> ABOUT THIS EXERCISE:
Go through the lines below and count those that contain "semicircle"; the number is all that should be returned.

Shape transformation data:
======
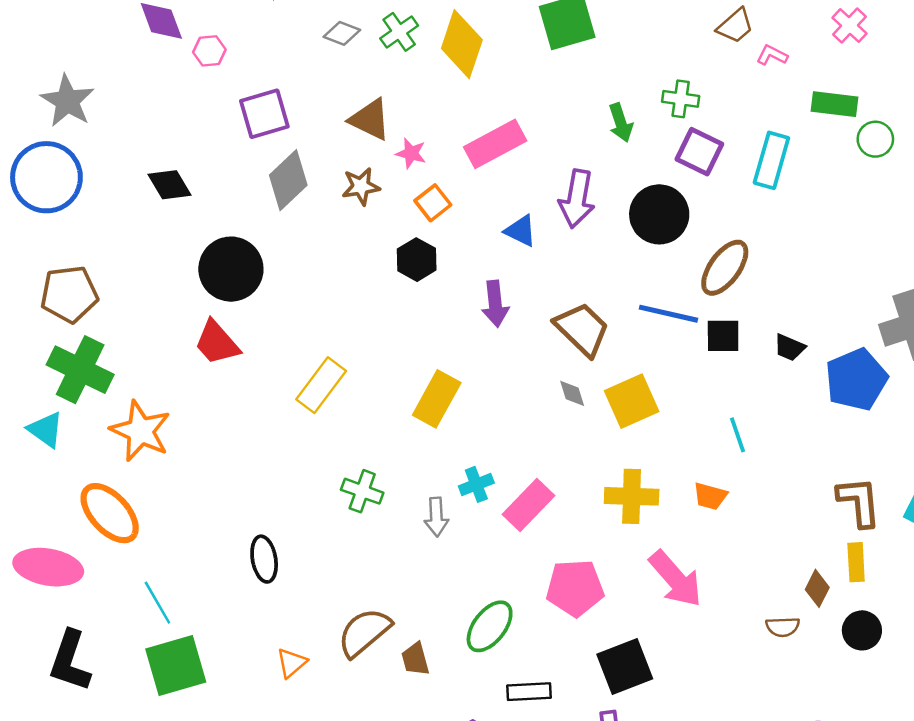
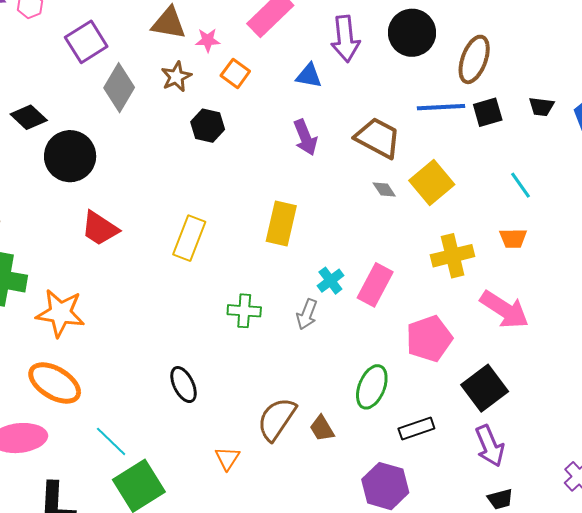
black hexagon: (417, 260) -> (208, 126), moved
black circle: (231, 269) -> (70, 156), moved
gray arrow: (436, 517) -> (307, 314), turned 40

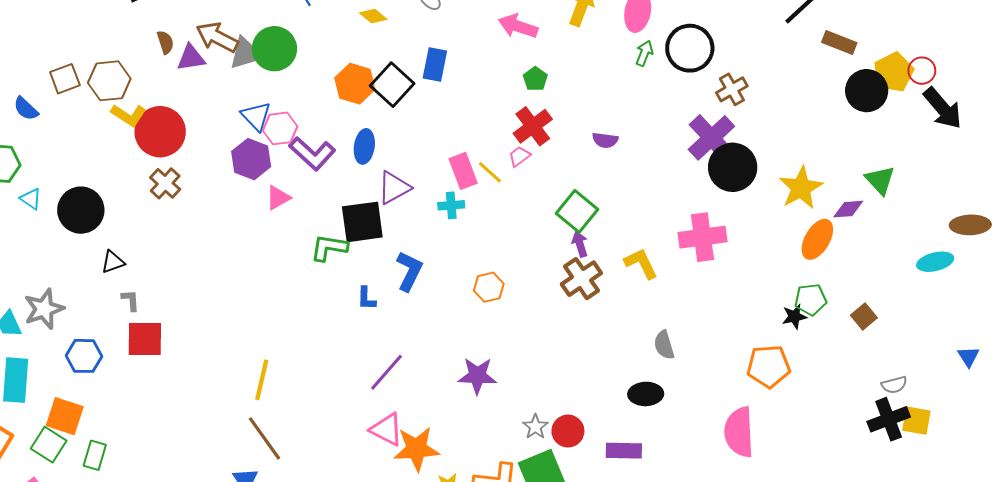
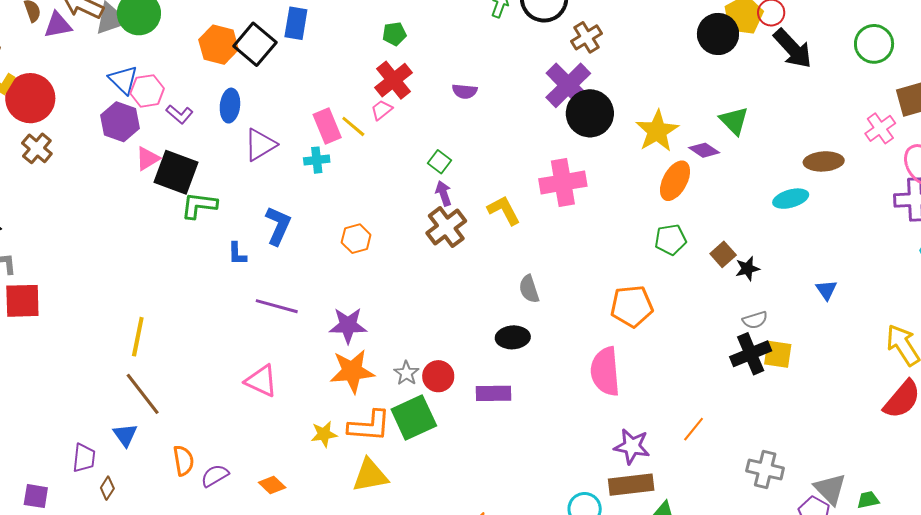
green pentagon: (535, 79) -> (394, 34), turned 30
purple L-shape: (312, 153) -> (179, 114), size x0.6
purple diamond: (848, 209) -> (704, 150), turned 40
green square: (577, 211) -> (440, 162), size x0.6
black square: (362, 222) -> (176, 172), moved, turned 30
black star: (794, 317) -> (747, 269), moved
purple line: (387, 372) -> (277, 306), moved, turned 66
orange star: (417, 449) -> (352, 371), moved

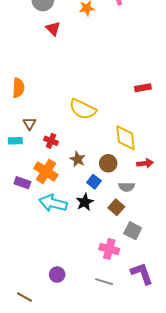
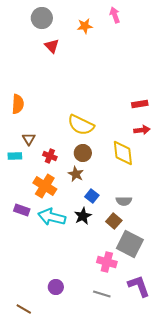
brown circle: (108, 163) -> (83, 153), moved
red arrow: (145, 163) -> (142, 130), moved
purple rectangle: (22, 183) -> (22, 210), moved
gray square: (133, 231) -> (130, 244), size x1.5

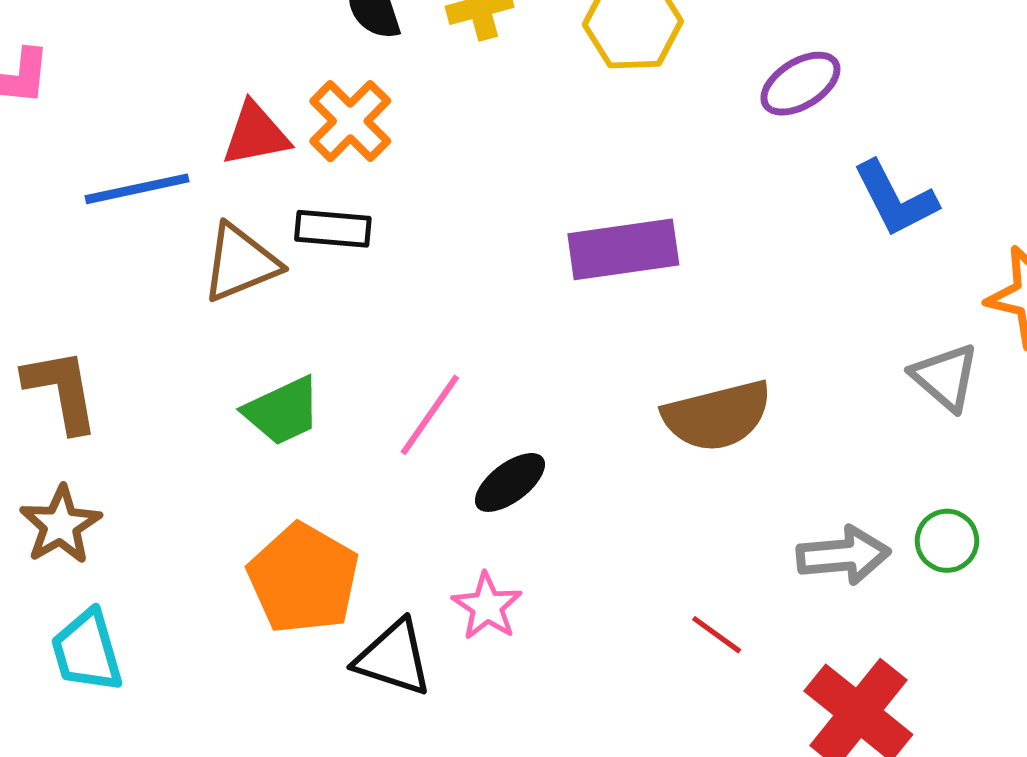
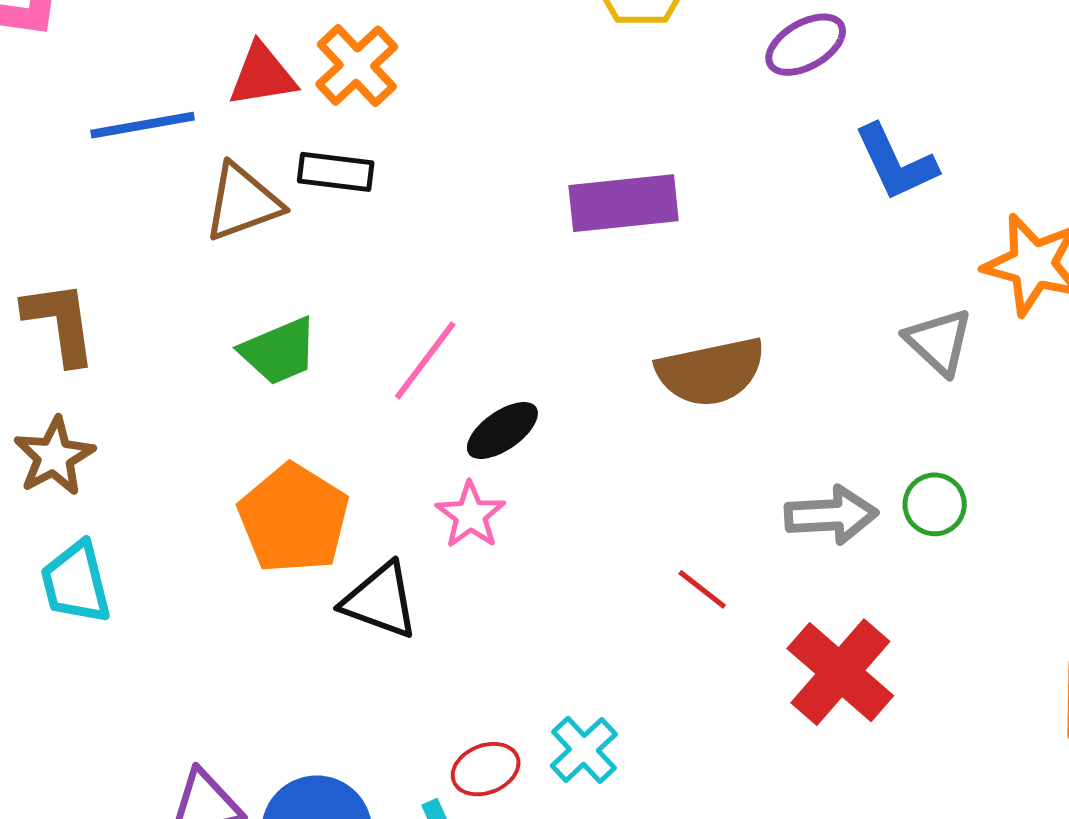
pink star: (487, 606) -> (470, 515), moved

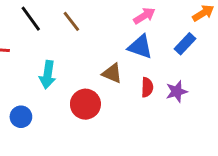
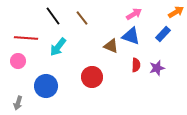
brown triangle: (112, 73) -> (111, 46), moved
cyan arrow: (48, 75) -> (58, 47), moved, turned 30
blue circle: (21, 117) -> (46, 86), size x1.5

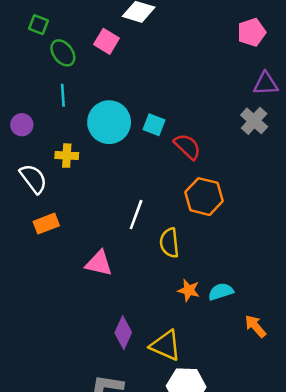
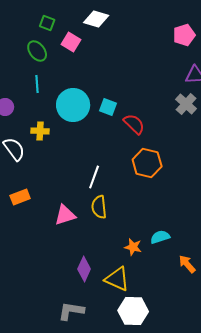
green square: (39, 25) -> (47, 23), moved
orange rectangle: (46, 224) -> (20, 197), moved
yellow semicircle: (169, 243) -> (99, 207), moved
pink triangle: (99, 263) -> (65, 215), turned -30
orange star: (189, 290) -> (133, 247), moved

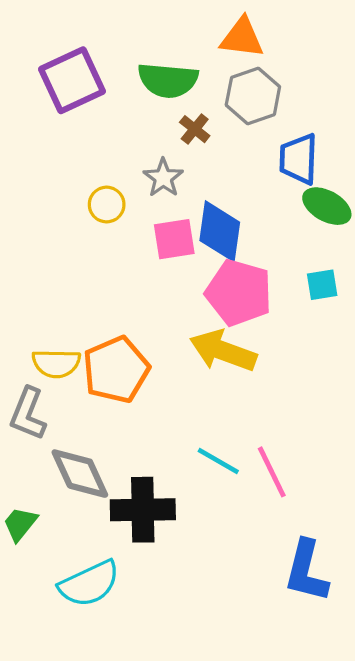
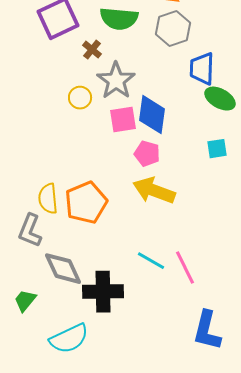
brown cross: (195, 129) -> (92, 50), moved
gray star: (163, 178) -> (116, 81), size x1.5
pink pentagon: (239, 293) -> (147, 154), moved, size x0.6
yellow semicircle: (56, 363) -> (48, 199), turned 84

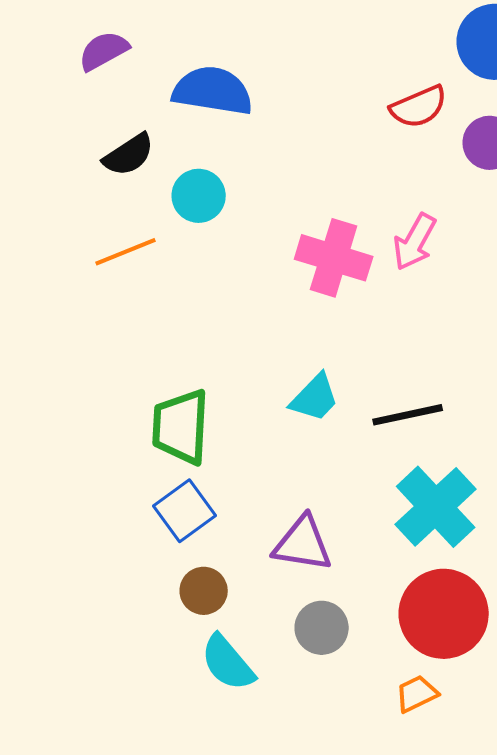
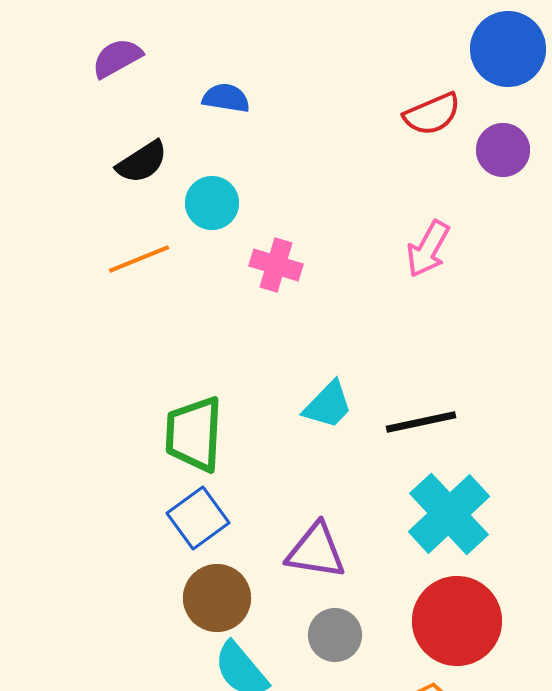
blue semicircle: (213, 91) -> (226, 98), size x0.6
pink cross: (334, 258) -> (276, 265), moved, size x0.7
brown circle: (204, 591) -> (217, 598), size x1.4

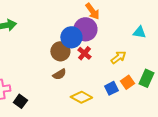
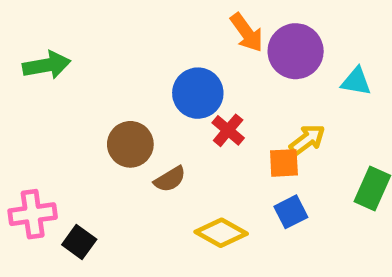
purple circle: (85, 29) -> (296, 51), moved
brown circle: (60, 51) -> (130, 144), moved
orange square: (127, 82) -> (284, 163), moved, turned 32

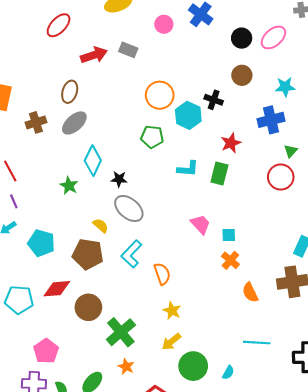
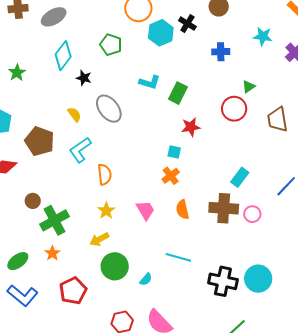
cyan star: (285, 87) -> (263, 36), moved
blue cross: (271, 120) -> (221, 52), moved, size x0.7
green pentagon: (152, 137) -> (111, 45), moved
red star: (231, 143) -> (191, 127), moved
green star: (69, 186) -> (17, 73), moved
gray ellipse: (129, 209) -> (109, 109), moved
pink trapezoid: (201, 224) -> (145, 210), moved
yellow semicircle: (101, 226) -> (74, 114), moved
brown circle: (88, 307) -> (33, 201), moved, size x0.6

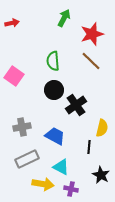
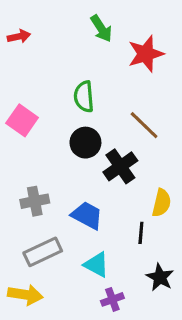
green arrow: (64, 18) -> (101, 28), turned 120
brown line: (91, 61) -> (144, 125), moved
yellow arrow: (43, 184) -> (25, 295), moved
purple cross: (71, 189) -> (112, 299), turned -32

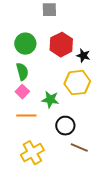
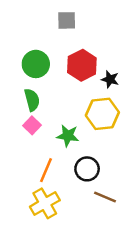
orange line: (26, 116) -> (46, 170), moved, turned -66

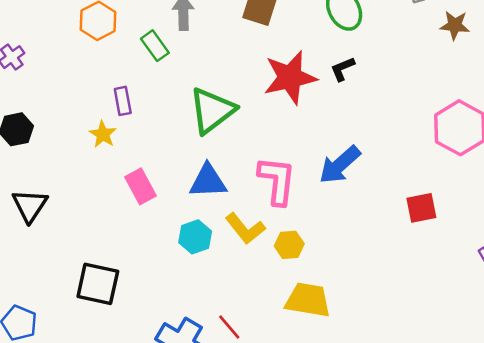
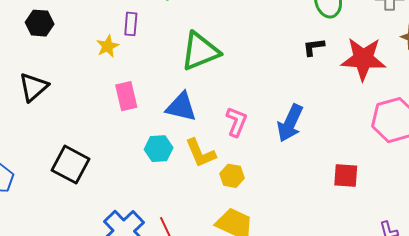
red star: (290, 78) -> (363, 59), moved
blue arrow: (340, 165) -> (290, 123), turned -39
pink L-shape: (277, 181) -> (236, 122), size x0.7

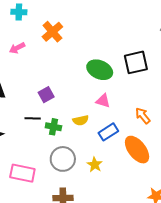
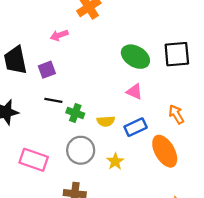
pink arrow: (17, 48) -> (59, 35), moved
purple square: (46, 95) -> (47, 70), moved
yellow semicircle: (81, 120) -> (106, 121), moved

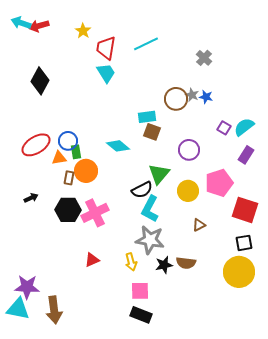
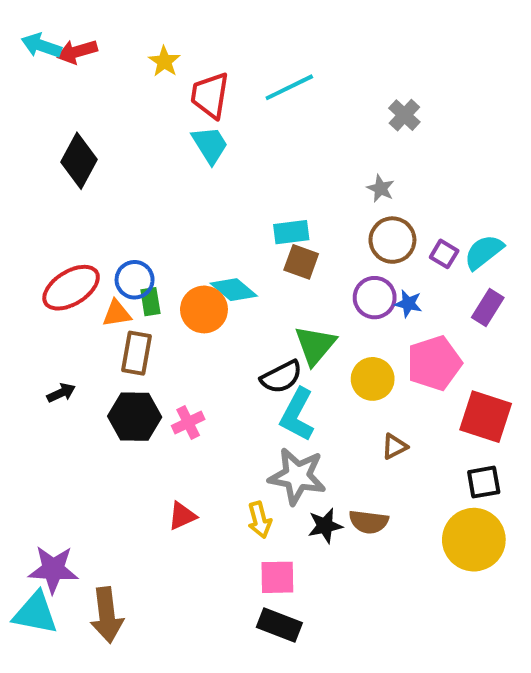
blue star: (206, 97) -> (408, 304), moved
brown circle: (176, 99) -> (392, 240), moved
orange circle: (86, 171) -> (204, 309), moved
brown rectangle: (69, 178) -> (137, 353), size x1.5
pink cross: (95, 213) -> (188, 423), size x0.6

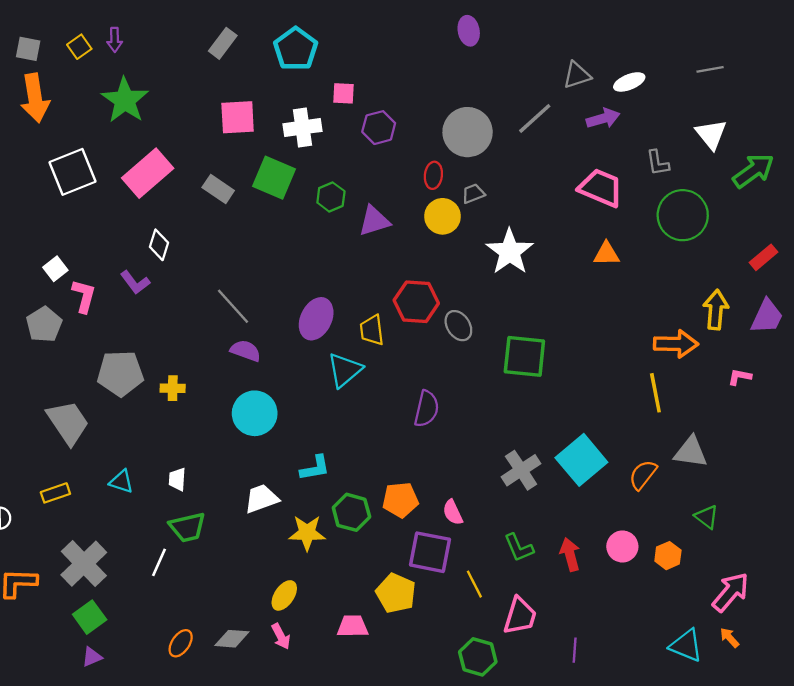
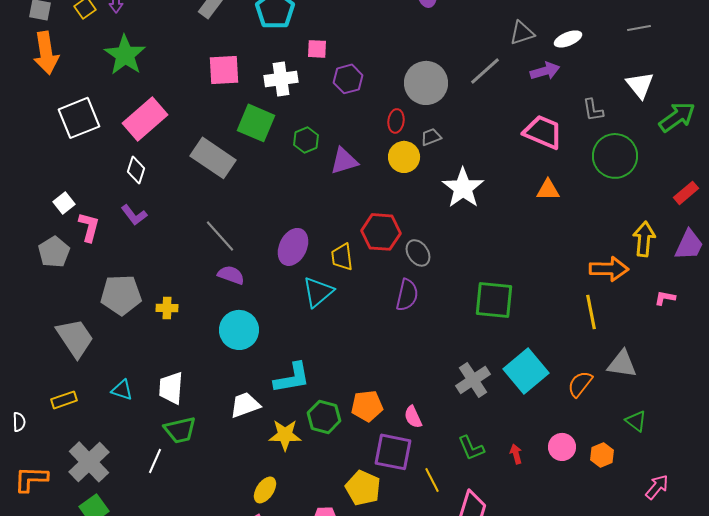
gray rectangle: (218, 189) -> (213, 158), moved, size x1.6
white diamond: (159, 245) -> (136, 170), moved
green square: (524, 356) -> (494, 300), moved
purple semicircle: (427, 409) -> (407, 295), moved
cyan L-shape: (315, 468) -> (292, 378), size x1.4
white trapezoid: (177, 479) -> (171, 388), size x1.6
red arrow: (570, 554) -> (516, 454), size x0.7
pink arrow: (731, 592) -> (657, 487), size x0.7

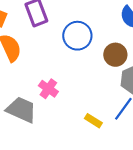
======
> EXERCISE ANSWER:
6